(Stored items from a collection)
BEGIN

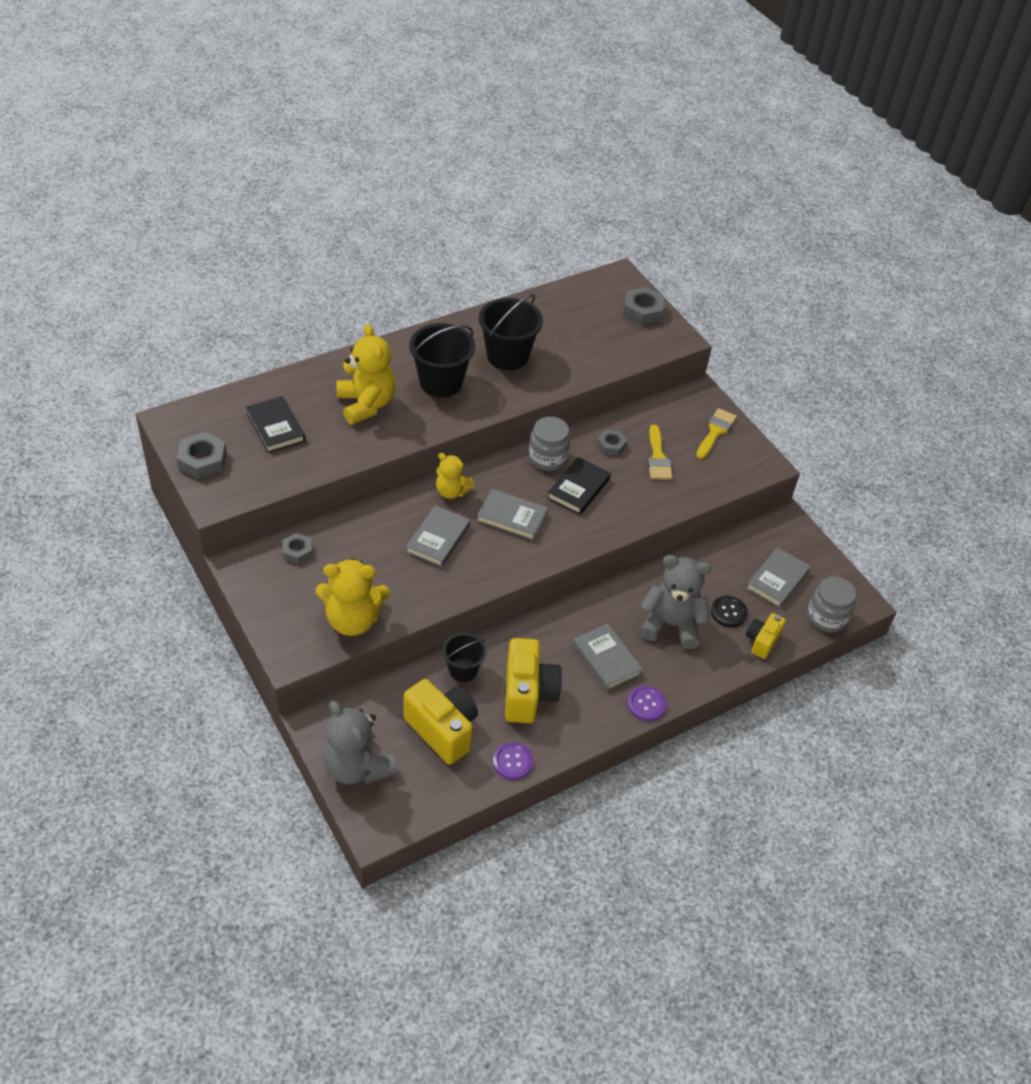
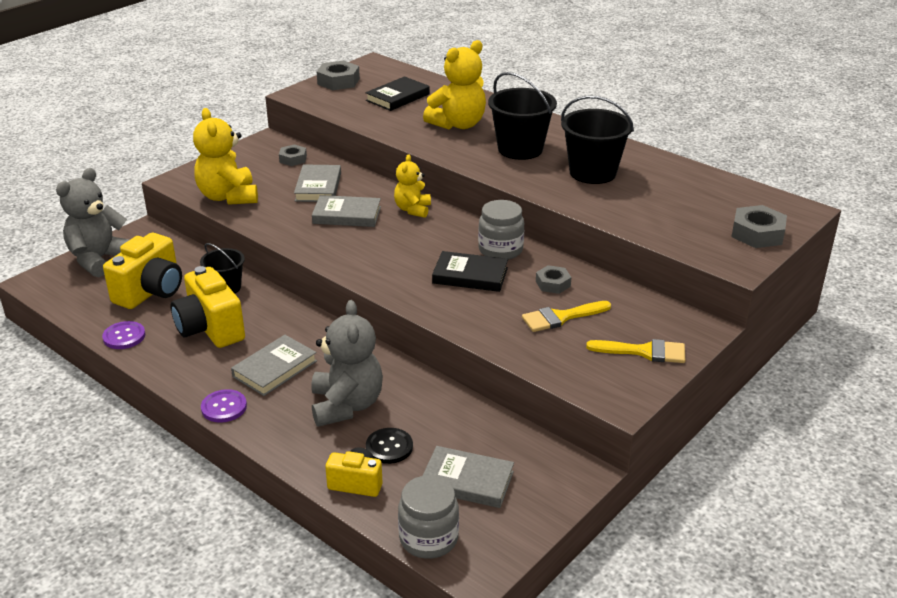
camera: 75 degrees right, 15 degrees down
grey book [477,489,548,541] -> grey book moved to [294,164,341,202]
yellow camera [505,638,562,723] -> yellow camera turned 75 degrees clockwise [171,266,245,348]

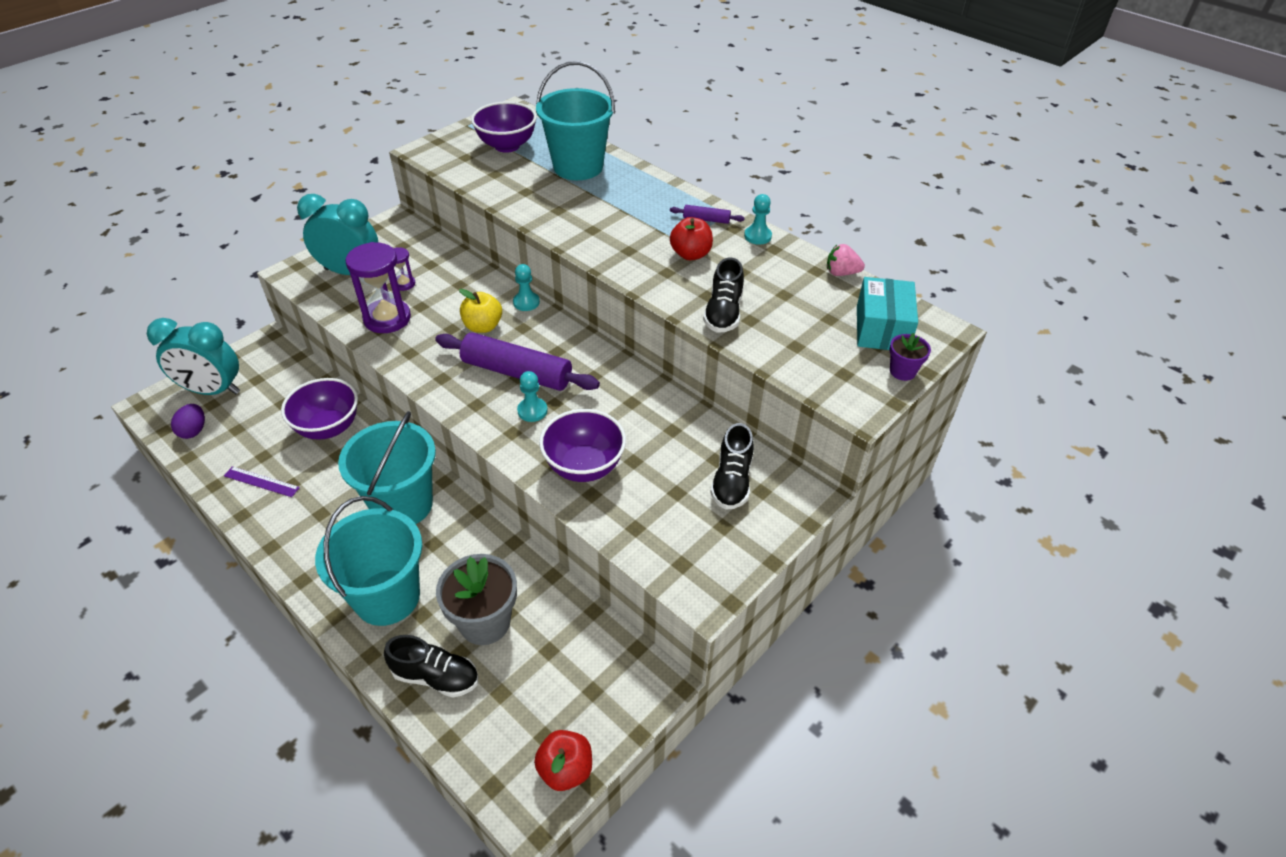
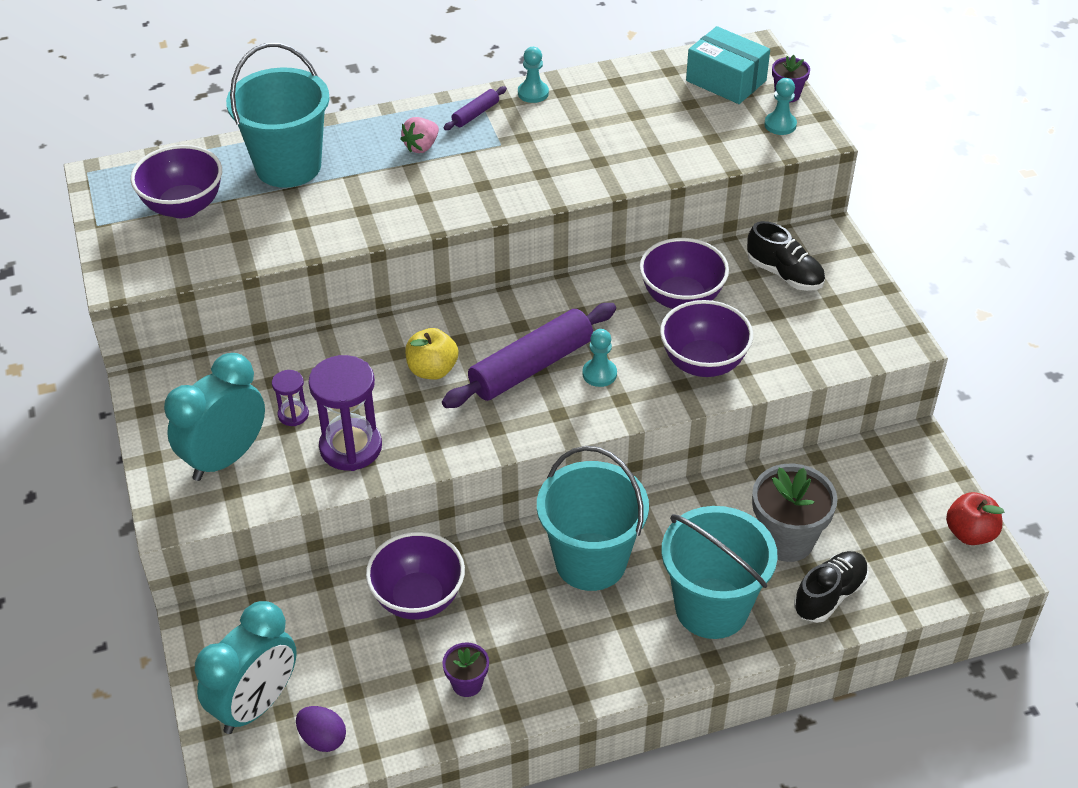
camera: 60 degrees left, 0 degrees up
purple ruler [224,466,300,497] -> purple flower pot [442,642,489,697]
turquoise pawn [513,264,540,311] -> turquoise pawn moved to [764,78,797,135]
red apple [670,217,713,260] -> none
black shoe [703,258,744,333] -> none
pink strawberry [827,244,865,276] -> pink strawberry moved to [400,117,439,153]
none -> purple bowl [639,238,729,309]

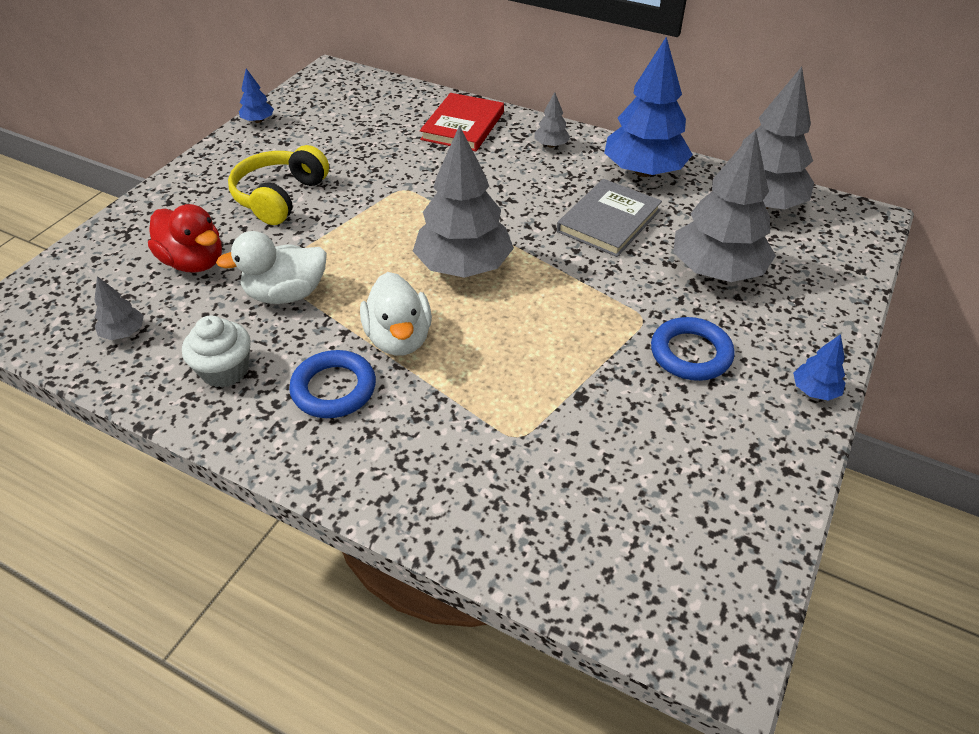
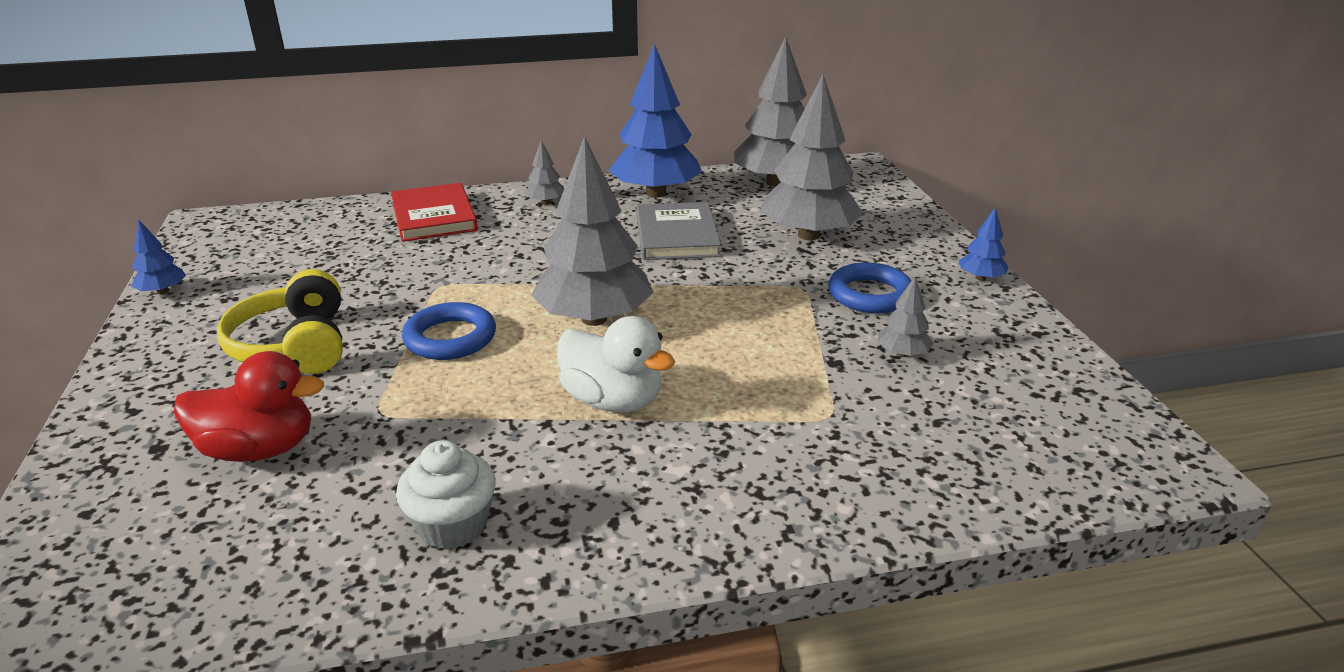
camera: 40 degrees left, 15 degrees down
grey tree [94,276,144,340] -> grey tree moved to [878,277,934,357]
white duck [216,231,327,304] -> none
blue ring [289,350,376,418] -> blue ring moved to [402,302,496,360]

END

* _ACTIVITY_
Write the records above out again exactly, with no pictures in your copy.

* _SOLVED EXERCISE_
camera: 75 degrees right, 15 degrees down
grey book [477,489,548,541] -> grey book moved to [294,164,341,202]
yellow camera [505,638,562,723] -> yellow camera turned 75 degrees clockwise [171,266,245,348]

camera: 60 degrees left, 0 degrees up
purple ruler [224,466,300,497] -> purple flower pot [442,642,489,697]
turquoise pawn [513,264,540,311] -> turquoise pawn moved to [764,78,797,135]
red apple [670,217,713,260] -> none
black shoe [703,258,744,333] -> none
pink strawberry [827,244,865,276] -> pink strawberry moved to [400,117,439,153]
none -> purple bowl [639,238,729,309]

camera: 40 degrees left, 15 degrees down
grey tree [94,276,144,340] -> grey tree moved to [878,277,934,357]
white duck [216,231,327,304] -> none
blue ring [289,350,376,418] -> blue ring moved to [402,302,496,360]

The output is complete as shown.